**Task statement:** Beginning with the very first line, please reproduce the entries exactly through the line containing "Where the dark".

---------- Information

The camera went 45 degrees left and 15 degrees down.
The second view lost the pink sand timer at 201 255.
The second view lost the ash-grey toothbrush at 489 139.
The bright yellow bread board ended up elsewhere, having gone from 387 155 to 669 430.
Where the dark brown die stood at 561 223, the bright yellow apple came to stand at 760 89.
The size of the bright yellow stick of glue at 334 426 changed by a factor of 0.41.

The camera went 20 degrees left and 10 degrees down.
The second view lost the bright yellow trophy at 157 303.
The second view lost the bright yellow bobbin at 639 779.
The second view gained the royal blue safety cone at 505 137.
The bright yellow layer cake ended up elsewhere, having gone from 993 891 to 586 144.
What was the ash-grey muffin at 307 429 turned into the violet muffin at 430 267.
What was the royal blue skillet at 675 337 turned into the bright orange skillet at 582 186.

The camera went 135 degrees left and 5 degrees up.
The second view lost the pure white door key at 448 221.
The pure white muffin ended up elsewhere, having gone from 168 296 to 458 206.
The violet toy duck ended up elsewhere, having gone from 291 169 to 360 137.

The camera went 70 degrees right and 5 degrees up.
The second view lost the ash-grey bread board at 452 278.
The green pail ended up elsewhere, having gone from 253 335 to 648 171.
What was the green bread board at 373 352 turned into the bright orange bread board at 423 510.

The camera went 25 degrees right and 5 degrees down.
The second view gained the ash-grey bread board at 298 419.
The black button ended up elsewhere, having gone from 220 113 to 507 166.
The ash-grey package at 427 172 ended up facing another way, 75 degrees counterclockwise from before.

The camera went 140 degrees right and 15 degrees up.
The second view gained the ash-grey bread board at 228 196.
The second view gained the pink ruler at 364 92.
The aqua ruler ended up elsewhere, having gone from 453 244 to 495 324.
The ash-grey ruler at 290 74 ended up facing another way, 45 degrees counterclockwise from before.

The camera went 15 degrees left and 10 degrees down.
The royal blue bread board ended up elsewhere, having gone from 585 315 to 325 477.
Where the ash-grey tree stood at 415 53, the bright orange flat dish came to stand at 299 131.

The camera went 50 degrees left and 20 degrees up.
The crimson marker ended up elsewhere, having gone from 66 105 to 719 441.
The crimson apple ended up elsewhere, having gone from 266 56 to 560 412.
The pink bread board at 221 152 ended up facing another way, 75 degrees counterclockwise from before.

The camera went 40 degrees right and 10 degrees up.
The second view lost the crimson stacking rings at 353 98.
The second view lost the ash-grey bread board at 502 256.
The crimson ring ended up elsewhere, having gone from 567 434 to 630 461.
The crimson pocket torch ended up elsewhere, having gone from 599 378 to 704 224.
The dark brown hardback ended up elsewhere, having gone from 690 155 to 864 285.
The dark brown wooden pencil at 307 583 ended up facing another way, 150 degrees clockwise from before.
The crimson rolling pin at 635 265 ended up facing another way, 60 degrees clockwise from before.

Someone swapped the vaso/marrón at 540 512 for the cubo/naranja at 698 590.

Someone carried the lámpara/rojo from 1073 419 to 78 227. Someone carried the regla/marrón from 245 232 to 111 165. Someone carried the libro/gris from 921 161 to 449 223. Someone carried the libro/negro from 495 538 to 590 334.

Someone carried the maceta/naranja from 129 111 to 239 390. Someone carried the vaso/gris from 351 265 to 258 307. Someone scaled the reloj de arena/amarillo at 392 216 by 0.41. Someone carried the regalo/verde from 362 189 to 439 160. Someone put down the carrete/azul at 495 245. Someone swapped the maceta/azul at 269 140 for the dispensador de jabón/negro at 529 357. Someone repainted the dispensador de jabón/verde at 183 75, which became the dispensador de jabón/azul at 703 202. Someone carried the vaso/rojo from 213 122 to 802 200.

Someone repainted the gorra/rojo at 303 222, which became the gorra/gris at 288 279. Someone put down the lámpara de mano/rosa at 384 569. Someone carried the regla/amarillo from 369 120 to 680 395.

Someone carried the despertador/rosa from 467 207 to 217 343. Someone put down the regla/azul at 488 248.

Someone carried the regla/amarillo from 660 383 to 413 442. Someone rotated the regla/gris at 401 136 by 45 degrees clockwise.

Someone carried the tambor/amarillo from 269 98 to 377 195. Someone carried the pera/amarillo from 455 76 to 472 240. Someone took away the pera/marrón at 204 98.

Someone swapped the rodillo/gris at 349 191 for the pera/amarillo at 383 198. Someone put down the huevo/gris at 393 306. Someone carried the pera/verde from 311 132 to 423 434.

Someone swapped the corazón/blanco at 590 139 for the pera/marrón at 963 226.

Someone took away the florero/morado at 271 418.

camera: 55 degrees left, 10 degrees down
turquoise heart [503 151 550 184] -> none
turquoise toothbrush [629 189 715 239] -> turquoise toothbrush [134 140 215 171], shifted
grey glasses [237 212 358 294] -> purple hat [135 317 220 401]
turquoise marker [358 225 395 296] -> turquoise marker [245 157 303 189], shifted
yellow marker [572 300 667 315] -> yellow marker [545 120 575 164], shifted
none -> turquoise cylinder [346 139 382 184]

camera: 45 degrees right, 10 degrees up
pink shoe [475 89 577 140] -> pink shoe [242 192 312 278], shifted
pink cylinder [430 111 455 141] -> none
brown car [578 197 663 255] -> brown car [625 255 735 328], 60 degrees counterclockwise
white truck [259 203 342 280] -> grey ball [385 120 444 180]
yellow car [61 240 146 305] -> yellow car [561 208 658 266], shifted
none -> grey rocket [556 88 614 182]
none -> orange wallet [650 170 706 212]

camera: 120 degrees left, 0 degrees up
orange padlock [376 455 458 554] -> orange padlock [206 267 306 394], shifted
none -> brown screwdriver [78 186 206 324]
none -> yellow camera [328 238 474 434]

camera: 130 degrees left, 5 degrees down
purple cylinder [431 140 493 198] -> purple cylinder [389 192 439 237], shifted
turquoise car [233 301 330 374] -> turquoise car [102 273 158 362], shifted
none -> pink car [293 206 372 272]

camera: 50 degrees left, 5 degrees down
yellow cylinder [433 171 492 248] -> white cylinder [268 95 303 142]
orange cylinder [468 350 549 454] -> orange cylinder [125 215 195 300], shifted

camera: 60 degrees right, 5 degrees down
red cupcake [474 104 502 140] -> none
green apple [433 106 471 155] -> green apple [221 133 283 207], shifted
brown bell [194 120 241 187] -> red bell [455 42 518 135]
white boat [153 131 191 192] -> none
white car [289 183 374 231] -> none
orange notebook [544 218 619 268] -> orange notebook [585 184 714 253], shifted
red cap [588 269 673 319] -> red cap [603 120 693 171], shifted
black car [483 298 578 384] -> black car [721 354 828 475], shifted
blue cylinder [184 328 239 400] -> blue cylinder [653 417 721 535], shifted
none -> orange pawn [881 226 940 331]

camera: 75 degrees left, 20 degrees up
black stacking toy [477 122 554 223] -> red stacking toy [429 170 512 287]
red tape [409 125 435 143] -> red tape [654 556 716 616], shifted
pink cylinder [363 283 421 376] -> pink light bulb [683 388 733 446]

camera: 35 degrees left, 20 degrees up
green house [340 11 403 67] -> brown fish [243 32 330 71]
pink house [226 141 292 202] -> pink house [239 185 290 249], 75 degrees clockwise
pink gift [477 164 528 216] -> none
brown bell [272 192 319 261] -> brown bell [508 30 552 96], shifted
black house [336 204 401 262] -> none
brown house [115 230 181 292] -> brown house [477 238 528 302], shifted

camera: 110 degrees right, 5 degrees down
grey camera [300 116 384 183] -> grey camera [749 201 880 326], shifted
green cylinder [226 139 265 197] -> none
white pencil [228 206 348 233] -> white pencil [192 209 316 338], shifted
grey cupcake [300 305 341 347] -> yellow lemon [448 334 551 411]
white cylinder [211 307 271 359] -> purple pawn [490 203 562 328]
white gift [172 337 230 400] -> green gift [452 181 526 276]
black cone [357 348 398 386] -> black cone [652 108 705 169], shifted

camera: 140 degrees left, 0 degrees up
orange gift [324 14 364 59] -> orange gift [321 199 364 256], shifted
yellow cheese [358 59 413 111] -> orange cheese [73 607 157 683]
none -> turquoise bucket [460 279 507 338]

--------------------

**Result of the exercise:**
The camera went 45 degrees left and 15 degrees down.
The second view lost the pink sand timer at 201 255.
The second view lost the ash-grey toothbrush at 489 139.
The bright yellow bread board ended up elsewhere, having gone from 387 155 to 669 430.
Where the dark brown die stood at 561 223, the bright yellow apple came to stand at 760 89.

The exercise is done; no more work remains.